Data to use —
- - -

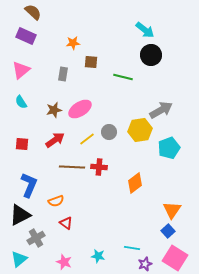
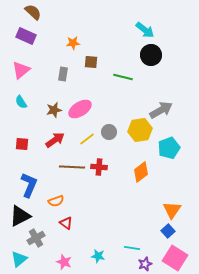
orange diamond: moved 6 px right, 11 px up
black triangle: moved 1 px down
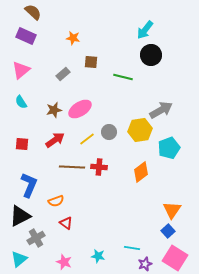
cyan arrow: rotated 90 degrees clockwise
orange star: moved 5 px up; rotated 16 degrees clockwise
gray rectangle: rotated 40 degrees clockwise
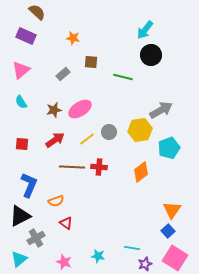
brown semicircle: moved 4 px right
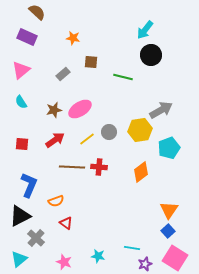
purple rectangle: moved 1 px right, 1 px down
orange triangle: moved 3 px left
gray cross: rotated 18 degrees counterclockwise
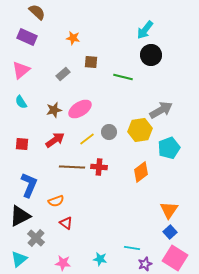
blue square: moved 2 px right, 1 px down
cyan star: moved 2 px right, 3 px down
pink star: moved 1 px left, 1 px down; rotated 14 degrees counterclockwise
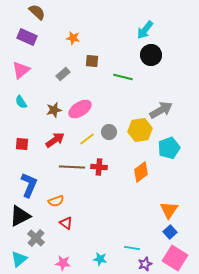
brown square: moved 1 px right, 1 px up
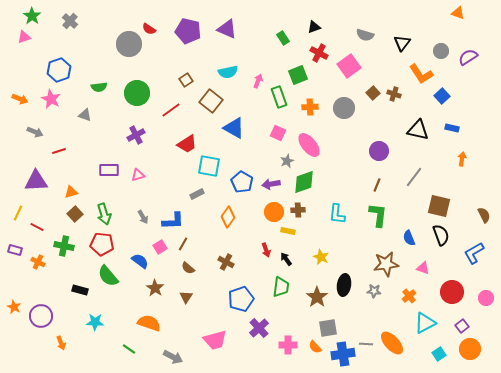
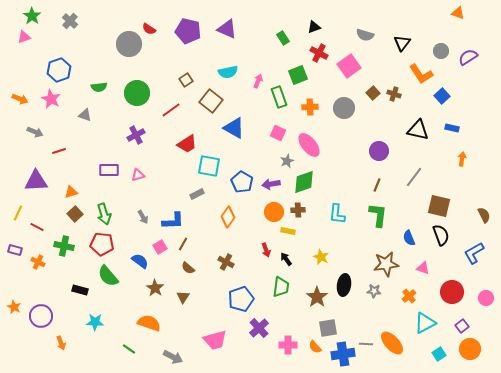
brown triangle at (186, 297): moved 3 px left
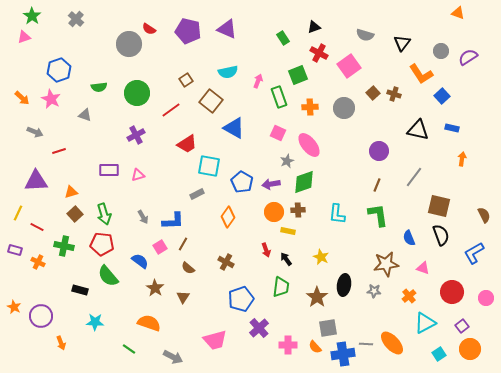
gray cross at (70, 21): moved 6 px right, 2 px up
orange arrow at (20, 99): moved 2 px right, 1 px up; rotated 21 degrees clockwise
green L-shape at (378, 215): rotated 15 degrees counterclockwise
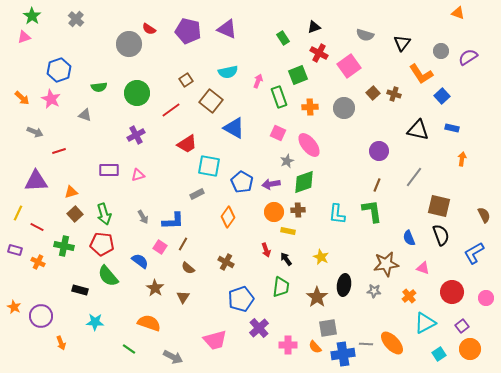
green L-shape at (378, 215): moved 6 px left, 4 px up
pink square at (160, 247): rotated 24 degrees counterclockwise
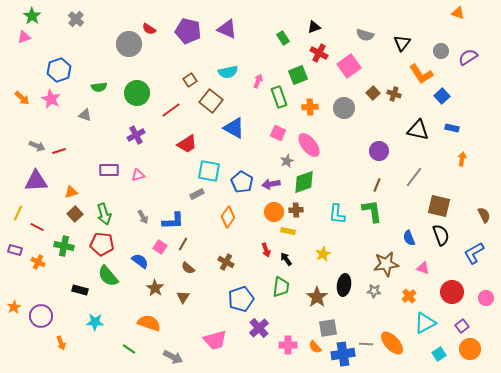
brown square at (186, 80): moved 4 px right
gray arrow at (35, 132): moved 2 px right, 14 px down
cyan square at (209, 166): moved 5 px down
brown cross at (298, 210): moved 2 px left
yellow star at (321, 257): moved 2 px right, 3 px up; rotated 21 degrees clockwise
orange star at (14, 307): rotated 16 degrees clockwise
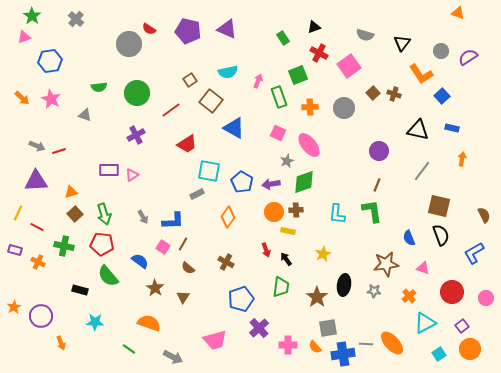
blue hexagon at (59, 70): moved 9 px left, 9 px up; rotated 10 degrees clockwise
pink triangle at (138, 175): moved 6 px left; rotated 16 degrees counterclockwise
gray line at (414, 177): moved 8 px right, 6 px up
pink square at (160, 247): moved 3 px right
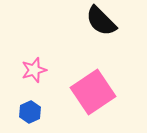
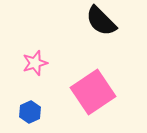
pink star: moved 1 px right, 7 px up
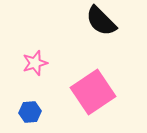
blue hexagon: rotated 20 degrees clockwise
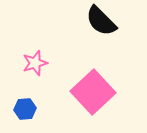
pink square: rotated 9 degrees counterclockwise
blue hexagon: moved 5 px left, 3 px up
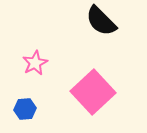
pink star: rotated 10 degrees counterclockwise
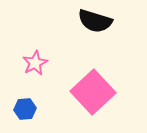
black semicircle: moved 6 px left; rotated 28 degrees counterclockwise
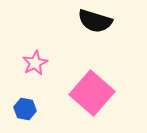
pink square: moved 1 px left, 1 px down; rotated 6 degrees counterclockwise
blue hexagon: rotated 15 degrees clockwise
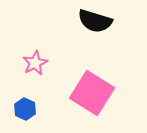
pink square: rotated 9 degrees counterclockwise
blue hexagon: rotated 15 degrees clockwise
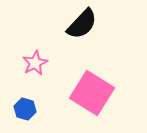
black semicircle: moved 13 px left, 3 px down; rotated 64 degrees counterclockwise
blue hexagon: rotated 10 degrees counterclockwise
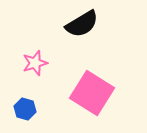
black semicircle: rotated 16 degrees clockwise
pink star: rotated 10 degrees clockwise
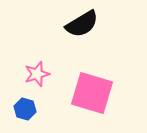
pink star: moved 2 px right, 11 px down
pink square: rotated 15 degrees counterclockwise
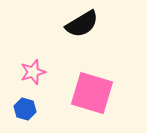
pink star: moved 4 px left, 2 px up
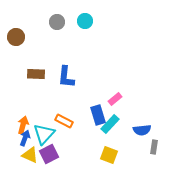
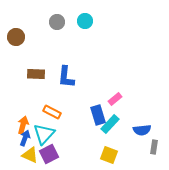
orange rectangle: moved 12 px left, 9 px up
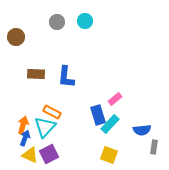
cyan triangle: moved 1 px right, 7 px up
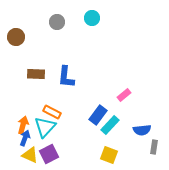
cyan circle: moved 7 px right, 3 px up
pink rectangle: moved 9 px right, 4 px up
blue rectangle: rotated 54 degrees clockwise
cyan rectangle: moved 1 px down
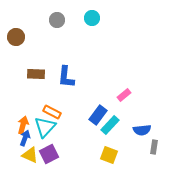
gray circle: moved 2 px up
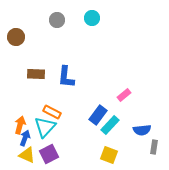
orange arrow: moved 3 px left
yellow triangle: moved 3 px left
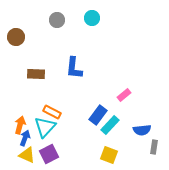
blue L-shape: moved 8 px right, 9 px up
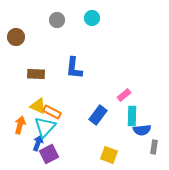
cyan rectangle: moved 22 px right, 9 px up; rotated 42 degrees counterclockwise
blue arrow: moved 13 px right, 5 px down
yellow triangle: moved 11 px right, 49 px up
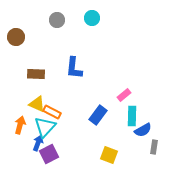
yellow triangle: moved 1 px left, 2 px up
blue semicircle: moved 1 px right; rotated 24 degrees counterclockwise
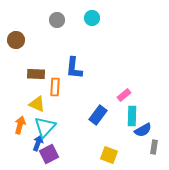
brown circle: moved 3 px down
orange rectangle: moved 3 px right, 25 px up; rotated 66 degrees clockwise
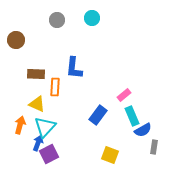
cyan rectangle: rotated 24 degrees counterclockwise
yellow square: moved 1 px right
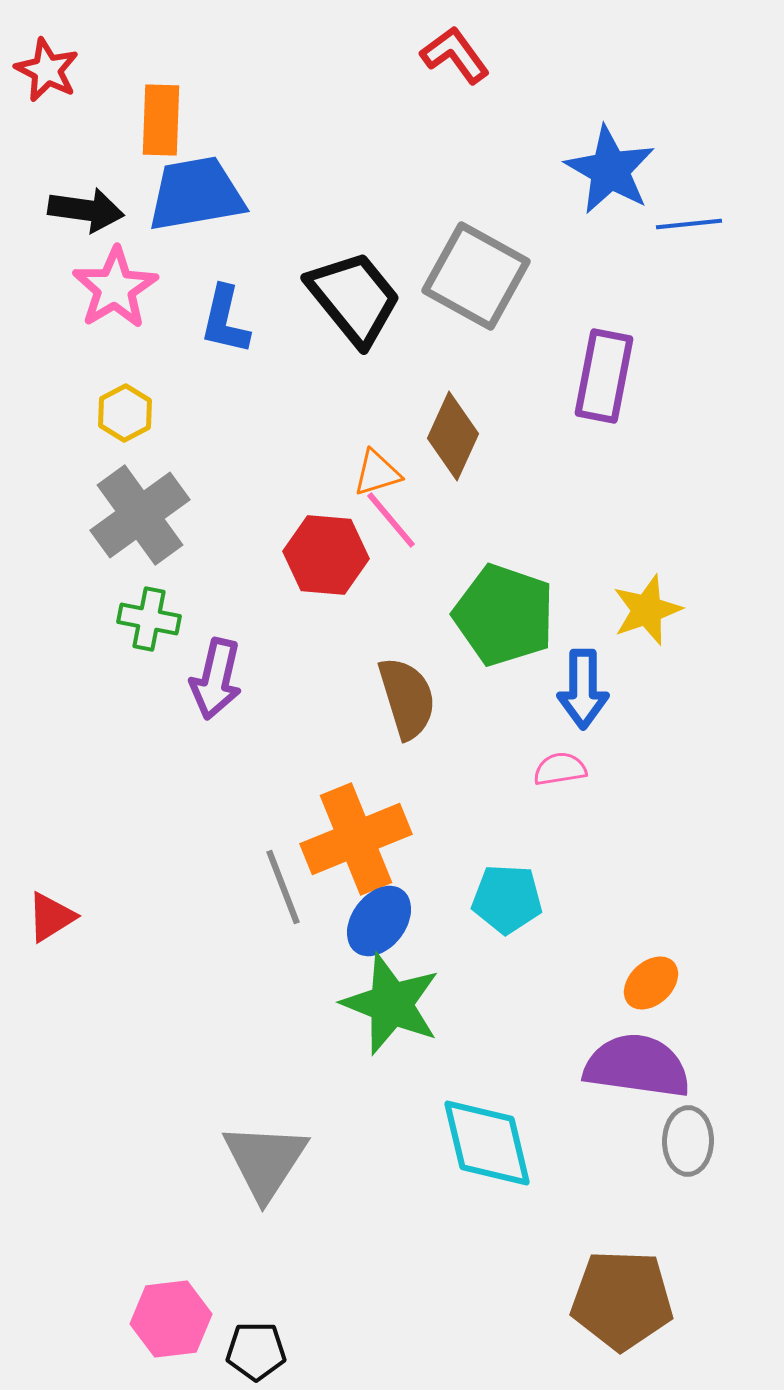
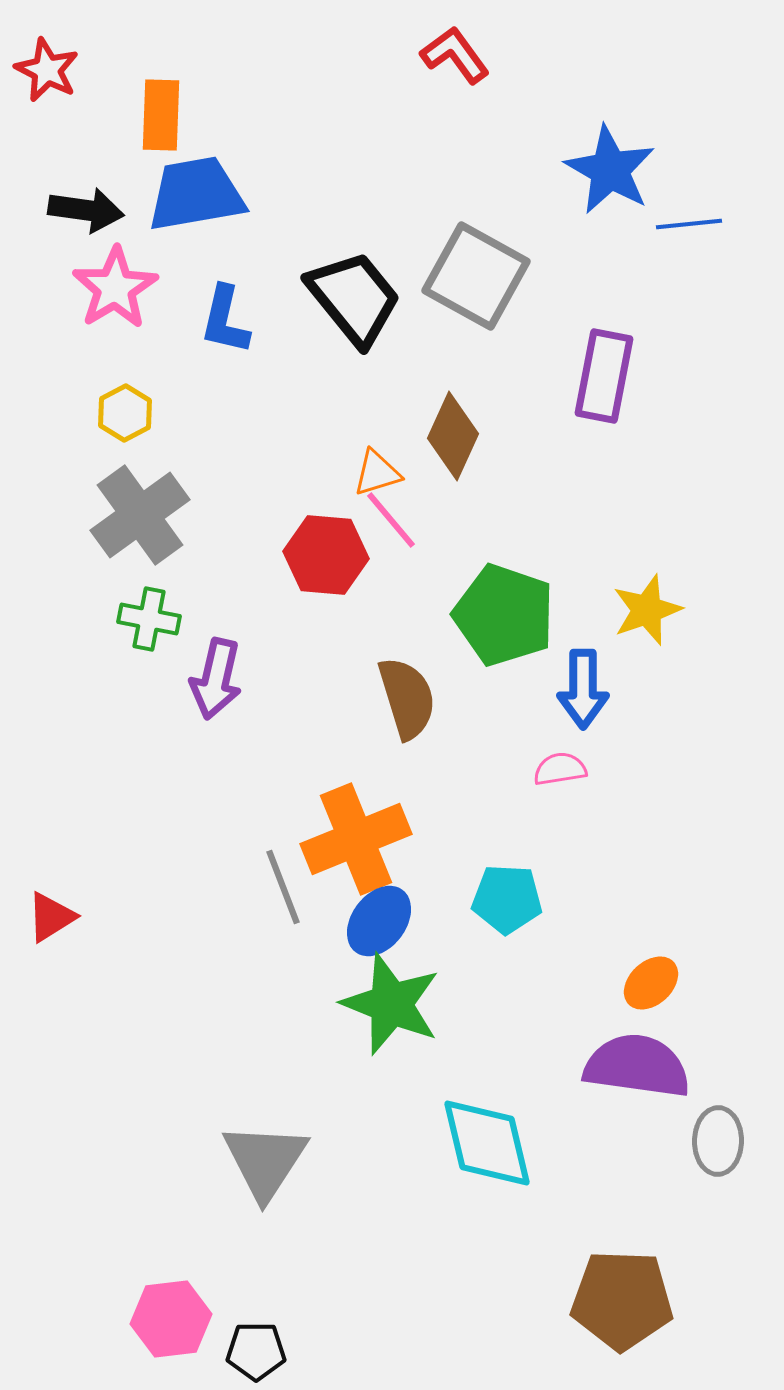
orange rectangle: moved 5 px up
gray ellipse: moved 30 px right
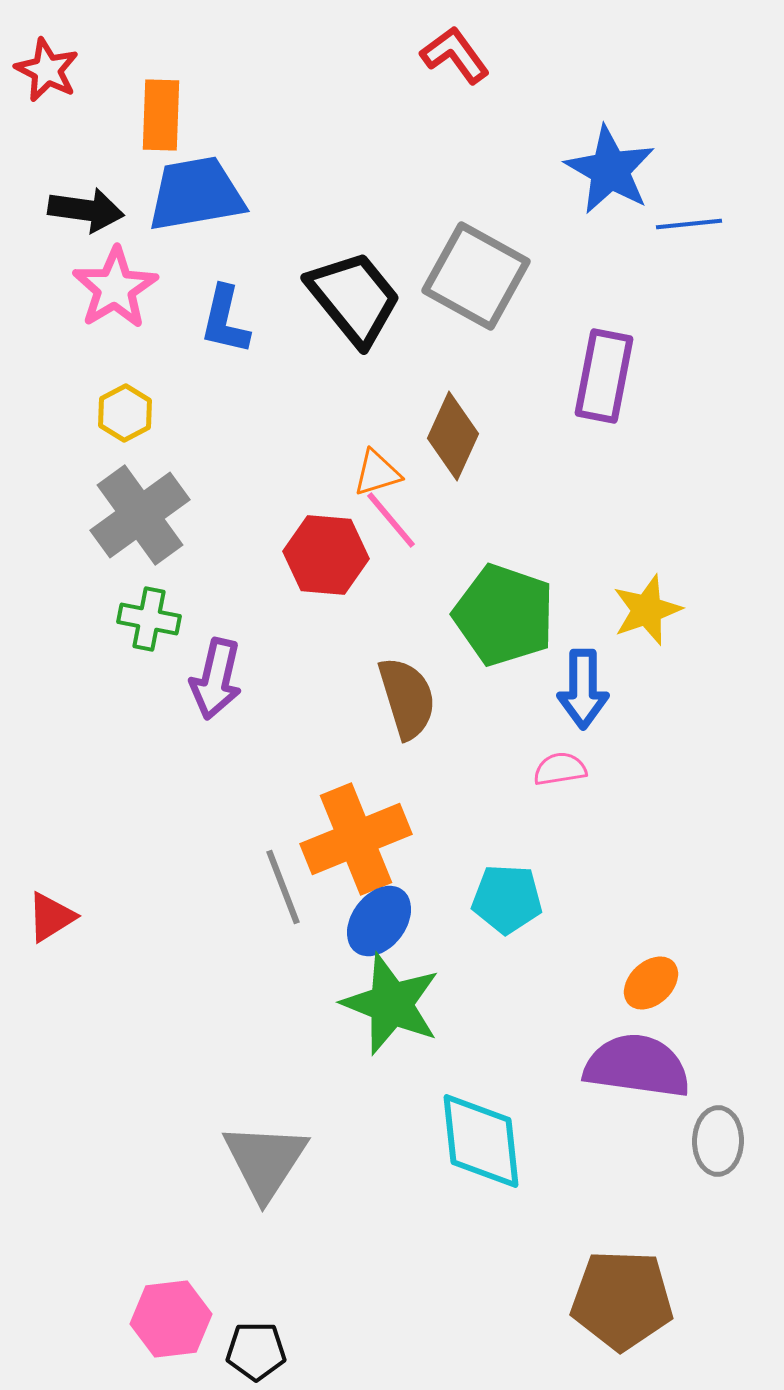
cyan diamond: moved 6 px left, 2 px up; rotated 7 degrees clockwise
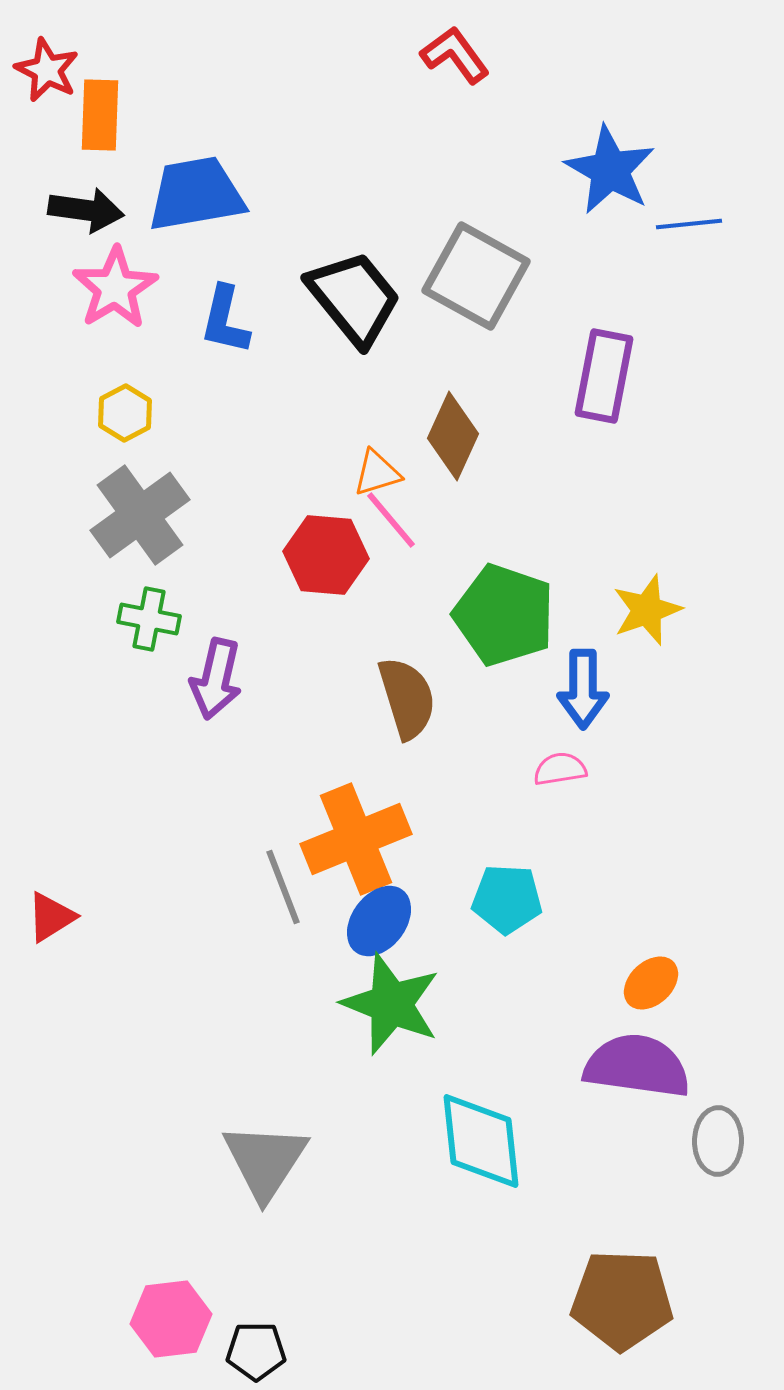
orange rectangle: moved 61 px left
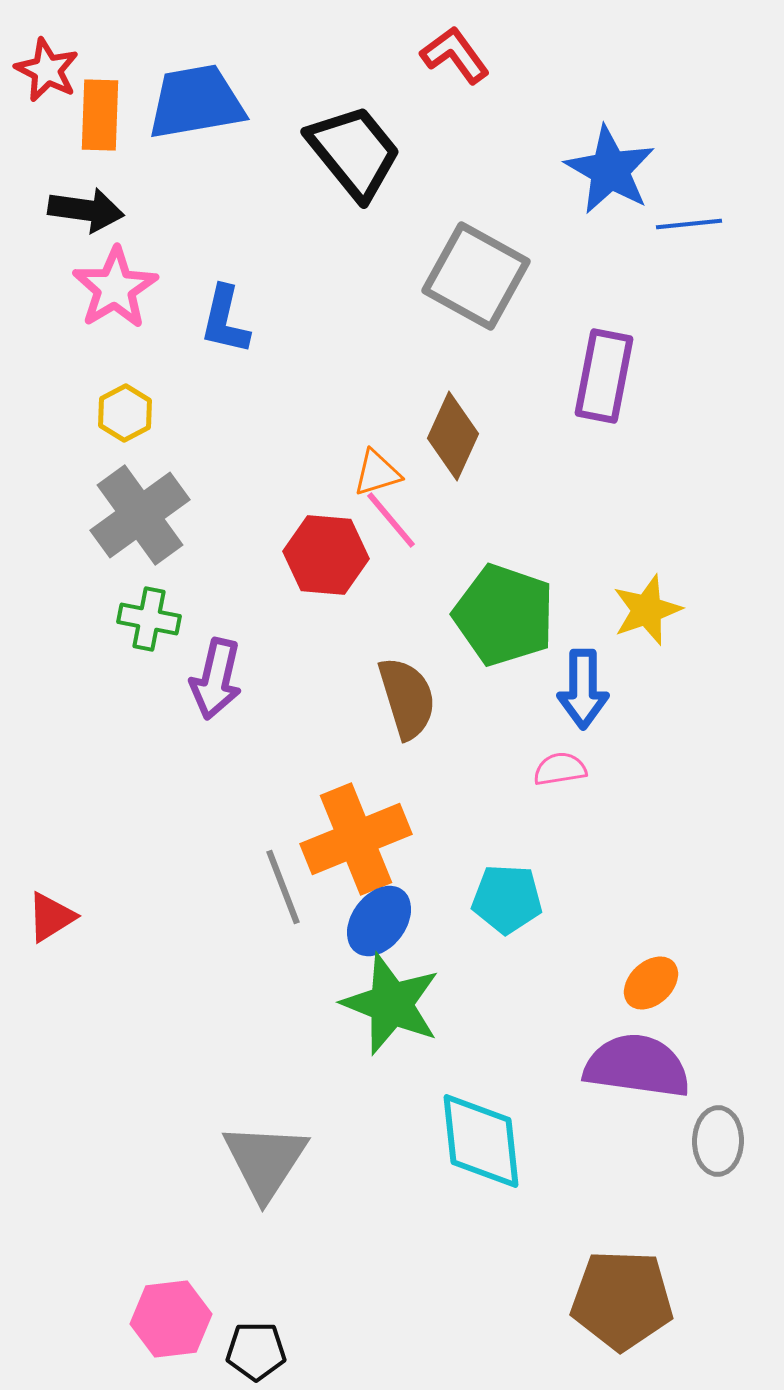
blue trapezoid: moved 92 px up
black trapezoid: moved 146 px up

- - -

Short exercise — Print every line from all the records above word for word, leaving out the pictures.

Reply —
orange diamond: moved 6 px right, 11 px up
black triangle: moved 1 px down
cyan arrow: rotated 90 degrees clockwise
orange star: moved 5 px up; rotated 16 degrees clockwise
gray rectangle: rotated 40 degrees clockwise
brown semicircle: moved 4 px right
purple rectangle: moved 1 px right, 1 px down
orange triangle: moved 3 px left
gray cross: rotated 18 degrees counterclockwise
blue square: moved 2 px right, 1 px down
cyan star: moved 2 px right, 3 px down
pink star: moved 1 px left, 1 px down; rotated 14 degrees counterclockwise
brown square: moved 1 px right, 1 px up
brown triangle at (186, 297): moved 3 px left
gray cross at (70, 21): moved 6 px right, 2 px up
orange arrow at (20, 99): moved 2 px right, 1 px up; rotated 21 degrees clockwise
green L-shape at (378, 215): rotated 15 degrees counterclockwise
green L-shape at (378, 215): moved 6 px left, 4 px up
pink square at (160, 247): rotated 24 degrees counterclockwise
brown square at (186, 80): moved 4 px right
gray arrow at (35, 132): moved 2 px right, 14 px down
cyan square at (209, 166): moved 5 px down
brown cross at (298, 210): moved 2 px left
yellow star at (321, 257): moved 2 px right, 3 px up; rotated 21 degrees clockwise
orange star at (14, 307): rotated 16 degrees clockwise
blue hexagon at (59, 70): moved 9 px left, 9 px up; rotated 10 degrees clockwise
pink triangle at (138, 175): moved 6 px left; rotated 16 degrees counterclockwise
gray line at (414, 177): moved 8 px right, 6 px up
pink square at (160, 247): moved 3 px right
pink star: moved 1 px right, 7 px up
blue hexagon: rotated 20 degrees clockwise
pink square: rotated 9 degrees counterclockwise
blue hexagon: moved 5 px left, 3 px up
pink star: rotated 10 degrees counterclockwise
black semicircle: moved 6 px left; rotated 28 degrees counterclockwise
pink square: moved 1 px left, 1 px down; rotated 6 degrees counterclockwise
blue hexagon: rotated 15 degrees clockwise
pink square: rotated 9 degrees counterclockwise
blue hexagon: rotated 15 degrees clockwise
black semicircle: moved 13 px left, 3 px down; rotated 64 degrees counterclockwise
blue hexagon: rotated 10 degrees counterclockwise
black semicircle: rotated 16 degrees clockwise
pink star: rotated 10 degrees clockwise
pink star: moved 2 px right, 11 px down
pink square: rotated 15 degrees counterclockwise
pink star: moved 4 px left, 2 px up
orange rectangle: moved 12 px left, 9 px up
cyan triangle: moved 1 px right, 7 px up
cyan circle: moved 7 px right, 3 px up
pink rectangle: moved 9 px right, 4 px up
blue rectangle: rotated 54 degrees clockwise
cyan rectangle: moved 1 px down
gray circle: moved 2 px up
orange arrow: moved 3 px left
yellow triangle: moved 3 px left
blue L-shape: moved 8 px right, 9 px up
cyan rectangle: moved 22 px right, 9 px up; rotated 42 degrees counterclockwise
blue arrow: moved 13 px right, 5 px down
yellow triangle: moved 11 px right, 49 px up
yellow triangle: moved 1 px left, 2 px up
blue semicircle: moved 1 px right; rotated 24 degrees counterclockwise
brown circle: moved 3 px down
orange rectangle: moved 3 px right, 25 px up; rotated 66 degrees clockwise
cyan rectangle: rotated 24 degrees counterclockwise
yellow square: moved 1 px right
orange rectangle: moved 5 px up
gray ellipse: moved 30 px right
cyan diamond: moved 6 px left, 2 px up; rotated 7 degrees clockwise
orange rectangle: moved 61 px left
blue trapezoid: moved 92 px up
black trapezoid: moved 146 px up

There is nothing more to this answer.